• Detected change data
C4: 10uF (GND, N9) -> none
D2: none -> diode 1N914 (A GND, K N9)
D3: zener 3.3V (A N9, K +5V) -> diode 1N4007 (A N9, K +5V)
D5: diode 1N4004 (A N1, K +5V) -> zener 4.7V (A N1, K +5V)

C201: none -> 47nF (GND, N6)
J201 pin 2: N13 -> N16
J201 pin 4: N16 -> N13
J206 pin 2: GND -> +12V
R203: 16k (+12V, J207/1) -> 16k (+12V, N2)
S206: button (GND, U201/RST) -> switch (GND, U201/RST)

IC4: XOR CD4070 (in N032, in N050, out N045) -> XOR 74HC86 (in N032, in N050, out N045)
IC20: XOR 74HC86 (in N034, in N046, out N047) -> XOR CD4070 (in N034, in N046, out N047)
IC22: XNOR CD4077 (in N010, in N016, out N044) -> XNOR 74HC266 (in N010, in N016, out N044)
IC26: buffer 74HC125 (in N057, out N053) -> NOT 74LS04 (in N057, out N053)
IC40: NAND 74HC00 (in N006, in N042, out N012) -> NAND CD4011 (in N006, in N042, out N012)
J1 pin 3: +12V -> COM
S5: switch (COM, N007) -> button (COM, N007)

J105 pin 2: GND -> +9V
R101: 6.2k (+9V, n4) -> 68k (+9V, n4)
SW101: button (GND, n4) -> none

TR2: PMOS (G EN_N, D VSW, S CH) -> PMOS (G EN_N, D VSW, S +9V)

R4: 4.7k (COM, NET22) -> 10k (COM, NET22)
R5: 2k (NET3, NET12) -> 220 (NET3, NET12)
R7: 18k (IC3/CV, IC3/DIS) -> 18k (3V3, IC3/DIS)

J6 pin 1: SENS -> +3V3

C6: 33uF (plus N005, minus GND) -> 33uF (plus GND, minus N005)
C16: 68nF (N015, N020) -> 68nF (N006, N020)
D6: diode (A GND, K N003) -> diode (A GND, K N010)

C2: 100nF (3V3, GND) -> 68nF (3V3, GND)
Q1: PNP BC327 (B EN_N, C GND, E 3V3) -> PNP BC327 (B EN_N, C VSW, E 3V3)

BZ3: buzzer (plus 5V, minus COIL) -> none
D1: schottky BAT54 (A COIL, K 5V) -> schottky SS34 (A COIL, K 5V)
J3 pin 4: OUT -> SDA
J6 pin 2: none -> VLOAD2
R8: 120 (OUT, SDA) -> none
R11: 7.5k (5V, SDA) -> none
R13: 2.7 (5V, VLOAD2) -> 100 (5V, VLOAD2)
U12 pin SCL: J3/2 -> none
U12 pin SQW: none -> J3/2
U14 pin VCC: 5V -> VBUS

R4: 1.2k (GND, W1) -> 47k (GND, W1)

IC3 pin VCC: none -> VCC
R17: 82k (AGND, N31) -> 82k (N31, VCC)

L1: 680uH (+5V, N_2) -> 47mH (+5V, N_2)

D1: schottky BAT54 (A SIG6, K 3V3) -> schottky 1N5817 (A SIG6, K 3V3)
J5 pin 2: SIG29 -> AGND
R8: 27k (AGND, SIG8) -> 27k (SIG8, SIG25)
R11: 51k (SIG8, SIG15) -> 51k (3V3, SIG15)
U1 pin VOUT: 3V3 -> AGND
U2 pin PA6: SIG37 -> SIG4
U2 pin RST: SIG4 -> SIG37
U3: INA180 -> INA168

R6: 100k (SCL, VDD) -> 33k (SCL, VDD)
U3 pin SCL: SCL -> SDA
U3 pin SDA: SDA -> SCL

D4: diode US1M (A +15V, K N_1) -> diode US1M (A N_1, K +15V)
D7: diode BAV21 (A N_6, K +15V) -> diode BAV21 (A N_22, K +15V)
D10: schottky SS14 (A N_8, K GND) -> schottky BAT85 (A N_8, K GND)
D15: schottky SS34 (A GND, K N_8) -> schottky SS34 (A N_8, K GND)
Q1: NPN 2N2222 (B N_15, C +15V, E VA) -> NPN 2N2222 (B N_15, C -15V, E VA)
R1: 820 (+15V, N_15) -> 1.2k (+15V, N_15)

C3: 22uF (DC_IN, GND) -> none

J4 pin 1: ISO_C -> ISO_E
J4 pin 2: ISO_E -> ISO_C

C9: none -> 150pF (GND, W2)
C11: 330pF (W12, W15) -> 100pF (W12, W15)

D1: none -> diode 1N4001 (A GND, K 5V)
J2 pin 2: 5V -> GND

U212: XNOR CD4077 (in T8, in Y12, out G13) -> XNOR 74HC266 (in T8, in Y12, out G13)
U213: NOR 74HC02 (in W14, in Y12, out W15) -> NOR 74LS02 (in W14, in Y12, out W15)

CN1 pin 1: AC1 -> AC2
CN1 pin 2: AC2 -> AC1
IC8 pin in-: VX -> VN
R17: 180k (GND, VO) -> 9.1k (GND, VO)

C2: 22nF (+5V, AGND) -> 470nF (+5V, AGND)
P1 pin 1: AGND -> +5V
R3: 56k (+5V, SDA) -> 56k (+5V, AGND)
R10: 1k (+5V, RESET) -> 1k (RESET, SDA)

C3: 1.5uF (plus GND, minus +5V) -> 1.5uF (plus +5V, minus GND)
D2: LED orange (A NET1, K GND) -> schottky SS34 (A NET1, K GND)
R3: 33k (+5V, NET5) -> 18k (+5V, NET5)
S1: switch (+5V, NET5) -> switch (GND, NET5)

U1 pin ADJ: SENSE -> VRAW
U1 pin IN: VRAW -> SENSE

• ASSIGNMENT
Begin with the first line of the data above and, please, print each line exactly until you have printed the line containing "U3 pin SDA: SDA -> SCL"; print nothing else.

• RESULT OF THE EXERCISE
C4: 10uF (GND, N9) -> none
D2: none -> diode 1N914 (A GND, K N9)
D3: zener 3.3V (A N9, K +5V) -> diode 1N4007 (A N9, K +5V)
D5: diode 1N4004 (A N1, K +5V) -> zener 4.7V (A N1, K +5V)

C201: none -> 47nF (GND, N6)
J201 pin 2: N13 -> N16
J201 pin 4: N16 -> N13
J206 pin 2: GND -> +12V
R203: 16k (+12V, J207/1) -> 16k (+12V, N2)
S206: button (GND, U201/RST) -> switch (GND, U201/RST)

IC4: XOR CD4070 (in N032, in N050, out N045) -> XOR 74HC86 (in N032, in N050, out N045)
IC20: XOR 74HC86 (in N034, in N046, out N047) -> XOR CD4070 (in N034, in N046, out N047)
IC22: XNOR CD4077 (in N010, in N016, out N044) -> XNOR 74HC266 (in N010, in N016, out N044)
IC26: buffer 74HC125 (in N057, out N053) -> NOT 74LS04 (in N057, out N053)
IC40: NAND 74HC00 (in N006, in N042, out N012) -> NAND CD4011 (in N006, in N042, out N012)
J1 pin 3: +12V -> COM
S5: switch (COM, N007) -> button (COM, N007)

J105 pin 2: GND -> +9V
R101: 6.2k (+9V, n4) -> 68k (+9V, n4)
SW101: button (GND, n4) -> none

TR2: PMOS (G EN_N, D VSW, S CH) -> PMOS (G EN_N, D VSW, S +9V)

R4: 4.7k (COM, NET22) -> 10k (COM, NET22)
R5: 2k (NET3, NET12) -> 220 (NET3, NET12)
R7: 18k (IC3/CV, IC3/DIS) -> 18k (3V3, IC3/DIS)

J6 pin 1: SENS -> +3V3

C6: 33uF (plus N005, minus GND) -> 33uF (plus GND, minus N005)
C16: 68nF (N015, N020) -> 68nF (N006, N020)
D6: diode (A GND, K N003) -> diode (A GND, K N010)

C2: 100nF (3V3, GND) -> 68nF (3V3, GND)
Q1: PNP BC327 (B EN_N, C GND, E 3V3) -> PNP BC327 (B EN_N, C VSW, E 3V3)

BZ3: buzzer (plus 5V, minus COIL) -> none
D1: schottky BAT54 (A COIL, K 5V) -> schottky SS34 (A COIL, K 5V)
J3 pin 4: OUT -> SDA
J6 pin 2: none -> VLOAD2
R8: 120 (OUT, SDA) -> none
R11: 7.5k (5V, SDA) -> none
R13: 2.7 (5V, VLOAD2) -> 100 (5V, VLOAD2)
U12 pin SCL: J3/2 -> none
U12 pin SQW: none -> J3/2
U14 pin VCC: 5V -> VBUS

R4: 1.2k (GND, W1) -> 47k (GND, W1)

IC3 pin VCC: none -> VCC
R17: 82k (AGND, N31) -> 82k (N31, VCC)

L1: 680uH (+5V, N_2) -> 47mH (+5V, N_2)

D1: schottky BAT54 (A SIG6, K 3V3) -> schottky 1N5817 (A SIG6, K 3V3)
J5 pin 2: SIG29 -> AGND
R8: 27k (AGND, SIG8) -> 27k (SIG8, SIG25)
R11: 51k (SIG8, SIG15) -> 51k (3V3, SIG15)
U1 pin VOUT: 3V3 -> AGND
U2 pin PA6: SIG37 -> SIG4
U2 pin RST: SIG4 -> SIG37
U3: INA180 -> INA168

R6: 100k (SCL, VDD) -> 33k (SCL, VDD)
U3 pin SCL: SCL -> SDA
U3 pin SDA: SDA -> SCL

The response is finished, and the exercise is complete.